• Data records
-------

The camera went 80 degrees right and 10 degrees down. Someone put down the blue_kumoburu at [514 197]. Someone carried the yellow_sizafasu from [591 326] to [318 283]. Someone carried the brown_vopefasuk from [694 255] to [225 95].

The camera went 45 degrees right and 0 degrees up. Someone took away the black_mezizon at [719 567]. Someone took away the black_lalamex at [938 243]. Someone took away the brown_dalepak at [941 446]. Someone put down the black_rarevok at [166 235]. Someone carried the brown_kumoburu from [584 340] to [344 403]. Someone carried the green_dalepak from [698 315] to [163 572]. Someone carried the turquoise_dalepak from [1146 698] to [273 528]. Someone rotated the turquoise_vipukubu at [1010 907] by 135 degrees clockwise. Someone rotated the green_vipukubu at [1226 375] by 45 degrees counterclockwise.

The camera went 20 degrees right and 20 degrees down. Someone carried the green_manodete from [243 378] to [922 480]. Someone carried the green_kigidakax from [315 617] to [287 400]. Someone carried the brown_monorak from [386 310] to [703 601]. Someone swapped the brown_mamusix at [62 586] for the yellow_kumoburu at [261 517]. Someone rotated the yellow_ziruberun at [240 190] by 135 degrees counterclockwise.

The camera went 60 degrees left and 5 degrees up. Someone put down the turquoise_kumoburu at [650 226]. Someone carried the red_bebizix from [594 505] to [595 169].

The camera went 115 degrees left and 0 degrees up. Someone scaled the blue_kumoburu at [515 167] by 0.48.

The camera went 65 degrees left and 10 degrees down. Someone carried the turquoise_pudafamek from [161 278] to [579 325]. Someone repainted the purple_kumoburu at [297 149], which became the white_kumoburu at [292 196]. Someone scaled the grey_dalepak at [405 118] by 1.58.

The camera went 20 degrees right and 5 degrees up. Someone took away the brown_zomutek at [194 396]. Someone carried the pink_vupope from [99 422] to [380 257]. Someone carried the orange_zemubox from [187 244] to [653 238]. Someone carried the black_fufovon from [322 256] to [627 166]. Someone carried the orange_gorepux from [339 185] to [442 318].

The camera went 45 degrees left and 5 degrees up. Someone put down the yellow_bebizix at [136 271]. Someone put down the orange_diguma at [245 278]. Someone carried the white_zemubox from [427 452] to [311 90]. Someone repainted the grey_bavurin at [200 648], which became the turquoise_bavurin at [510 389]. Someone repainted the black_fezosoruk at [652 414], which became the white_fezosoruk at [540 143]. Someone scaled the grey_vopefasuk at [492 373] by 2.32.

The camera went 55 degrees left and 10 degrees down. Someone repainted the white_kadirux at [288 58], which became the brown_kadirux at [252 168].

-------

• Instructions for the task
Precisely reproduce all the entries shown above.

• Response area
The camera went 80 degrees right and 10 degrees down. Someone put down the blue_kumoburu at [514 197]. Someone carried the yellow_sizafasu from [591 326] to [318 283]. Someone carried the brown_vopefasuk from [694 255] to [225 95].

The camera went 45 degrees right and 0 degrees up. Someone took away the black_mezizon at [719 567]. Someone took away the black_lalamex at [938 243]. Someone took away the brown_dalepak at [941 446]. Someone put down the black_rarevok at [166 235]. Someone carried the brown_kumoburu from [584 340] to [344 403]. Someone carried the green_dalepak from [698 315] to [163 572]. Someone carried the turquoise_dalepak from [1146 698] to [273 528]. Someone rotated the turquoise_vipukubu at [1010 907] by 135 degrees clockwise. Someone rotated the green_vipukubu at [1226 375] by 45 degrees counterclockwise.

The camera went 20 degrees right and 20 degrees down. Someone carried the green_manodete from [243 378] to [922 480]. Someone carried the green_kigidakax from [315 617] to [287 400]. Someone carried the brown_monorak from [386 310] to [703 601]. Someone swapped the brown_mamusix at [62 586] for the yellow_kumoburu at [261 517]. Someone rotated the yellow_ziruberun at [240 190] by 135 degrees counterclockwise.

The camera went 60 degrees left and 5 degrees up. Someone put down the turquoise_kumoburu at [650 226]. Someone carried the red_bebizix from [594 505] to [595 169].

The camera went 115 degrees left and 0 degrees up. Someone scaled the blue_kumoburu at [515 167] by 0.48.

The camera went 65 degrees left and 10 degrees down. Someone carried the turquoise_pudafamek from [161 278] to [579 325]. Someone repainted the purple_kumoburu at [297 149], which became the white_kumoburu at [292 196]. Someone scaled the grey_dalepak at [405 118] by 1.58.

The camera went 20 degrees right and 5 degrees up. Someone took away the brown_zomutek at [194 396]. Someone carried the pink_vupope from [99 422] to [380 257]. Someone carried the orange_zemubox from [187 244] to [653 238]. Someone carried the black_fufovon from [322 256] to [627 166]. Someone carried the orange_gorepux from [339 185] to [442 318].

The camera went 45 degrees left and 5 degrees up. Someone put down the yellow_bebizix at [136 271]. Someone put down the orange_diguma at [245 278]. Someone carried the white_zemubox from [427 452] to [311 90]. Someone repainted the grey_bavurin at [200 648], which became the turquoise_bavurin at [510 389]. Someone repainted the black_fezosoruk at [652 414], which became the white_fezosoruk at [540 143]. Someone scaled the grey_vopefasuk at [492 373] by 2.32.

The camera went 55 degrees left and 10 degrees down. Someone repainted the white_kadirux at [288 58], which became the brown_kadirux at [252 168].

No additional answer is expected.